All of the data below is to be repeated exactly, except for the pictures.

◆ **MATERIAL PROVIDED**:
- - -

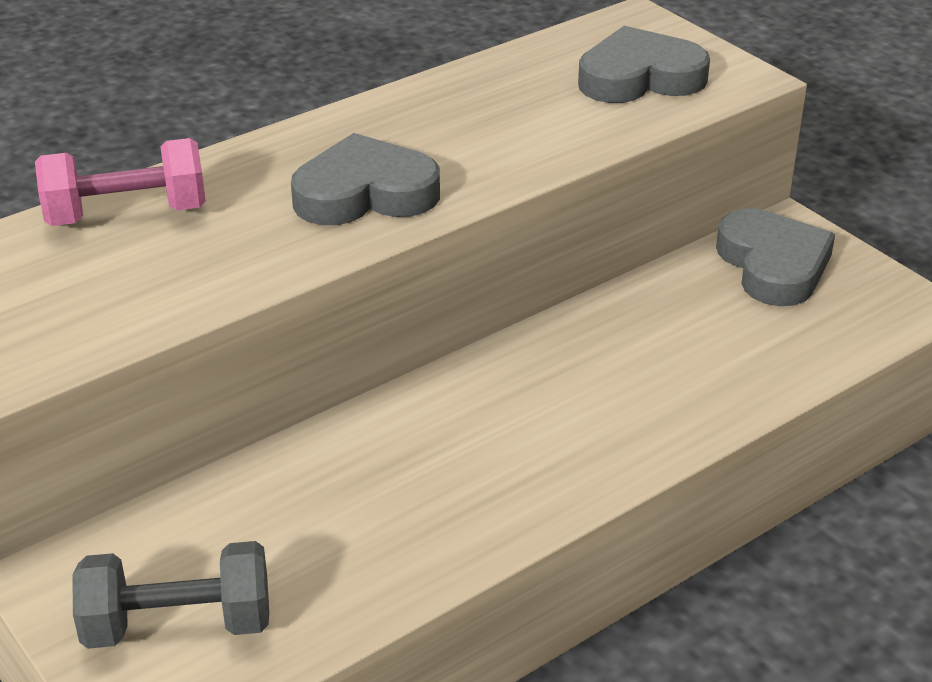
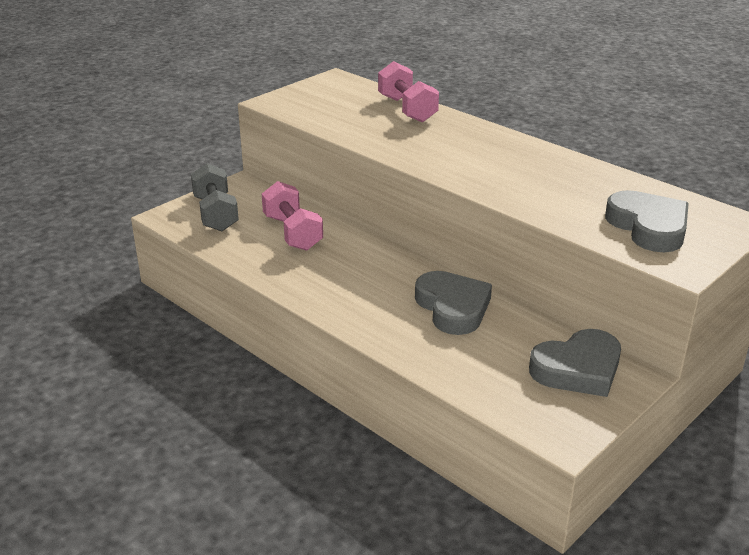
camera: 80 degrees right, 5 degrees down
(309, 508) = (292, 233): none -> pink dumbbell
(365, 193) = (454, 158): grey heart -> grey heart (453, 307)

- - -

◆ **OUTPUT BELOW**:
camera: 80 degrees right, 5 degrees down
(309, 508) = (292, 233): none -> pink dumbbell
(365, 193) = (454, 158): grey heart -> grey heart (453, 307)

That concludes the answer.